PROBLEM REQUIREMENTS
With the pictures excluded, output only the lines from the one containing "[(408,164),(413,154),(395,145),(391,154),(408,164)]" through the last line of the entries, unchanged.

Data extracted from a collection
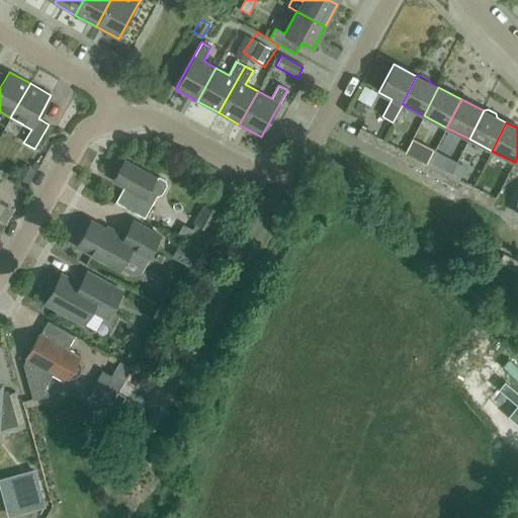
[(372,146),(377,138),(360,128),(355,137),(372,146)]
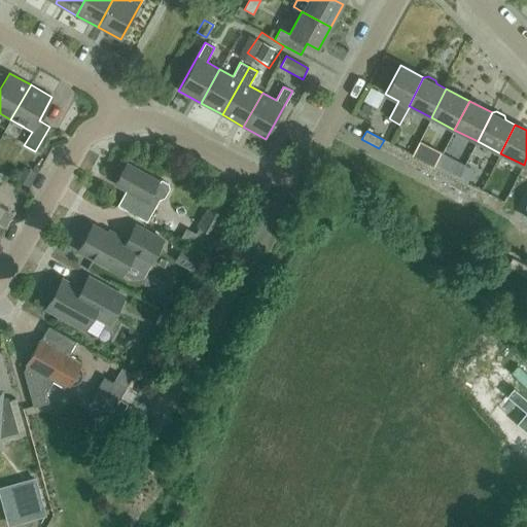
[(408,164),(413,154),(395,145),(391,154),(408,164)]
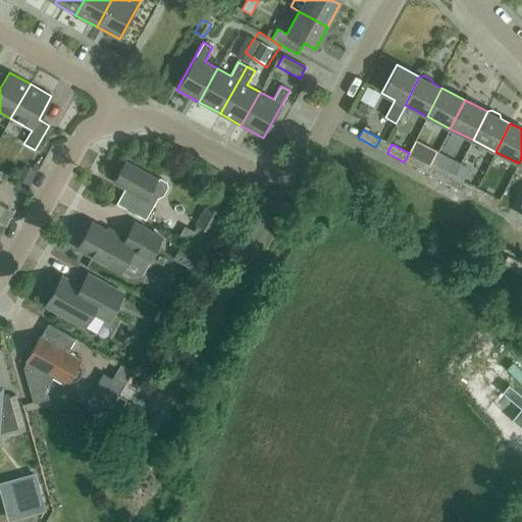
[(409,153),(404,162),(421,170),(425,161),(409,153)]
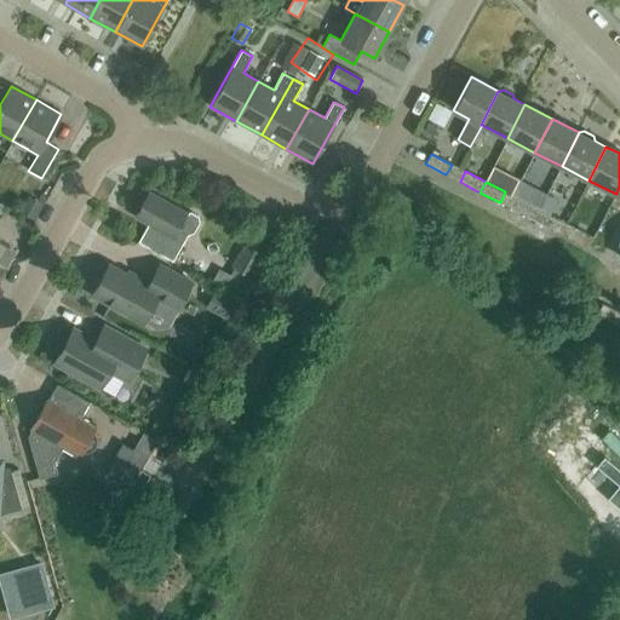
[(187,213),(149,193),(136,217),(148,224),(138,242),(173,262),(188,235),(193,233),(200,220),(199,216),(191,212),(187,213)]
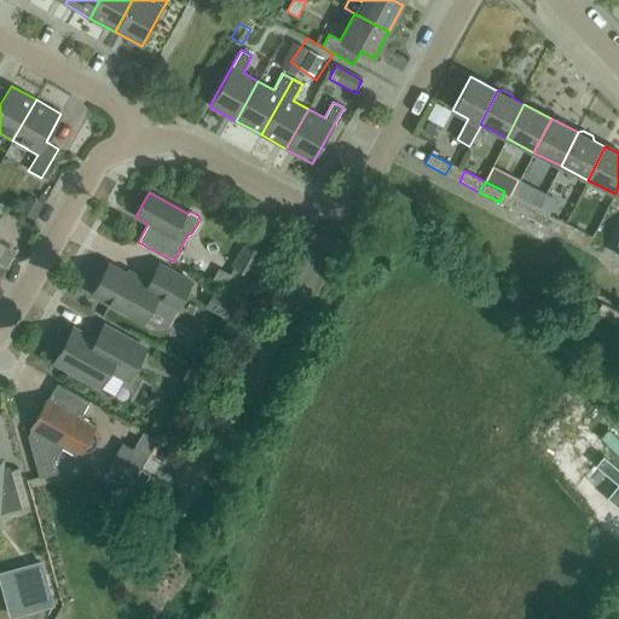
[(27,198),(19,212),(32,217),(35,219),(41,207),(38,204),(27,198)]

YOUR RESPONSE
[(408,164),(413,154),(395,145),(391,154),(408,164)]
[(409,153),(404,162),(421,170),(425,161),(409,153)]
[(187,213),(149,193),(136,217),(148,224),(138,242),(173,262),(188,235),(193,233),(200,220),(199,216),(191,212),(187,213)]
[(27,198),(19,212),(32,217),(35,219),(41,207),(38,204),(27,198)]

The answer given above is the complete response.